==== DATASET EXCERPTS ====

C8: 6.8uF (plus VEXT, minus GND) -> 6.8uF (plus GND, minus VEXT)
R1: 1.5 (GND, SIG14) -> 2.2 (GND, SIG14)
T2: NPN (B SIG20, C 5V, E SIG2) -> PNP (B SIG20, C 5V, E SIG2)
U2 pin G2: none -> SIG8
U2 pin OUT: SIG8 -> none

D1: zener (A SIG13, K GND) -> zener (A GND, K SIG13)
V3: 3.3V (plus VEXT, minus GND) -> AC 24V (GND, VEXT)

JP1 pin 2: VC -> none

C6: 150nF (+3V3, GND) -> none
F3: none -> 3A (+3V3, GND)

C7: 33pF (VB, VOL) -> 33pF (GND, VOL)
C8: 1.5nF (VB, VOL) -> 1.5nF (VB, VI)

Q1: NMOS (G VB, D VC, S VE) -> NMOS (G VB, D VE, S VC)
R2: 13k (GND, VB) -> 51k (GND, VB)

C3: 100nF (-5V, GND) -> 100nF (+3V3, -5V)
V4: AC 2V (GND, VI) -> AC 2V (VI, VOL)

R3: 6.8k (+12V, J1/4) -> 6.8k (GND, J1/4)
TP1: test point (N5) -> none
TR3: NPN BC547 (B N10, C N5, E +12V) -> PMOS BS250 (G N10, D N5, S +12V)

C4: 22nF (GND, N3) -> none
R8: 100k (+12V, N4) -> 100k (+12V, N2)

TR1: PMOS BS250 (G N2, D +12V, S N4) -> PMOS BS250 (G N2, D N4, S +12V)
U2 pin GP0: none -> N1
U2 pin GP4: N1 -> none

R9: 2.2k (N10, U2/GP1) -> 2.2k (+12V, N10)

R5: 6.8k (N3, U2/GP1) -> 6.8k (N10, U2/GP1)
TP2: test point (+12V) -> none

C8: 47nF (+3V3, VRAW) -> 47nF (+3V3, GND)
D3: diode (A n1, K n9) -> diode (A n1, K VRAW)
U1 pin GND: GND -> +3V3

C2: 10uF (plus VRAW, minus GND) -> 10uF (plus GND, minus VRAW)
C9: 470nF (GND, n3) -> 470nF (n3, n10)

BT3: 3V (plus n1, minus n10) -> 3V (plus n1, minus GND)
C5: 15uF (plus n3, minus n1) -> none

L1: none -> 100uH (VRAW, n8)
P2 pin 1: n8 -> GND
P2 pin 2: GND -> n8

====

-- WHAT TO DO --
All records shown above need to be written out again verbatim.

-- SOLUTION --
C8: 6.8uF (plus VEXT, minus GND) -> 6.8uF (plus GND, minus VEXT)
R1: 1.5 (GND, SIG14) -> 2.2 (GND, SIG14)
T2: NPN (B SIG20, C 5V, E SIG2) -> PNP (B SIG20, C 5V, E SIG2)
U2 pin G2: none -> SIG8
U2 pin OUT: SIG8 -> none

D1: zener (A SIG13, K GND) -> zener (A GND, K SIG13)
V3: 3.3V (plus VEXT, minus GND) -> AC 24V (GND, VEXT)

JP1 pin 2: VC -> none

C6: 150nF (+3V3, GND) -> none
F3: none -> 3A (+3V3, GND)

C7: 33pF (VB, VOL) -> 33pF (GND, VOL)
C8: 1.5nF (VB, VOL) -> 1.5nF (VB, VI)

Q1: NMOS (G VB, D VC, S VE) -> NMOS (G VB, D VE, S VC)
R2: 13k (GND, VB) -> 51k (GND, VB)

C3: 100nF (-5V, GND) -> 100nF (+3V3, -5V)
V4: AC 2V (GND, VI) -> AC 2V (VI, VOL)

R3: 6.8k (+12V, J1/4) -> 6.8k (GND, J1/4)
TP1: test point (N5) -> none
TR3: NPN BC547 (B N10, C N5, E +12V) -> PMOS BS250 (G N10, D N5, S +12V)

C4: 22nF (GND, N3) -> none
R8: 100k (+12V, N4) -> 100k (+12V, N2)

TR1: PMOS BS250 (G N2, D +12V, S N4) -> PMOS BS250 (G N2, D N4, S +12V)
U2 pin GP0: none -> N1
U2 pin GP4: N1 -> none

R9: 2.2k (N10, U2/GP1) -> 2.2k (+12V, N10)

R5: 6.8k (N3, U2/GP1) -> 6.8k (N10, U2/GP1)
TP2: test point (+12V) -> none

C8: 47nF (+3V3, VRAW) -> 47nF (+3V3, GND)
D3: diode (A n1, K n9) -> diode (A n1, K VRAW)
U1 pin GND: GND -> +3V3

C2: 10uF (plus VRAW, minus GND) -> 10uF (plus GND, minus VRAW)
C9: 470nF (GND, n3) -> 470nF (n3, n10)

BT3: 3V (plus n1, minus n10) -> 3V (plus n1, minus GND)
C5: 15uF (plus n3, minus n1) -> none

L1: none -> 100uH (VRAW, n8)
P2 pin 1: n8 -> GND
P2 pin 2: GND -> n8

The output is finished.